• What is required: The lines to copy are those in the listing below that contain the word "none".

══ Material for this task ══

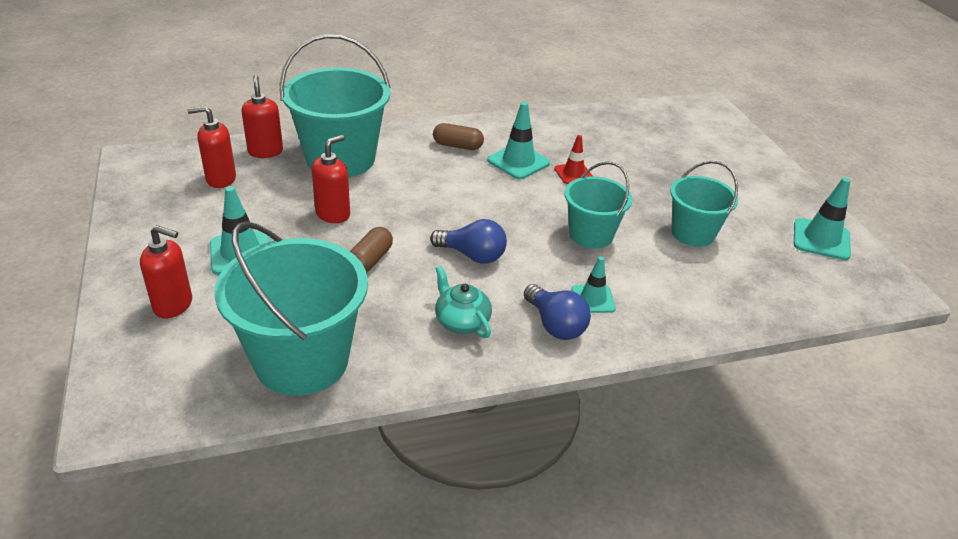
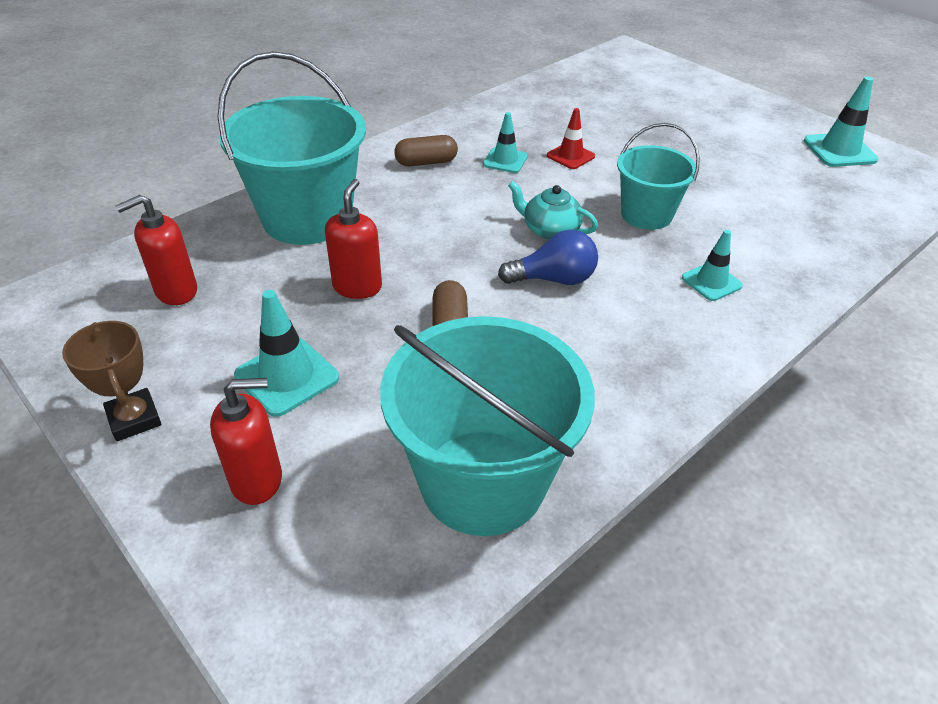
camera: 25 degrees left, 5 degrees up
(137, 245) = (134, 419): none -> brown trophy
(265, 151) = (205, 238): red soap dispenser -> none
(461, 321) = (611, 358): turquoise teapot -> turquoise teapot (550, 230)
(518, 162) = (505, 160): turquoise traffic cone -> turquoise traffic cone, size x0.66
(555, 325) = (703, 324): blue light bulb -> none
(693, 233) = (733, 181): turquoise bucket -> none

═══

• Exercise answer:
(137, 245) = (134, 419): none -> brown trophy
(265, 151) = (205, 238): red soap dispenser -> none
(555, 325) = (703, 324): blue light bulb -> none
(693, 233) = (733, 181): turquoise bucket -> none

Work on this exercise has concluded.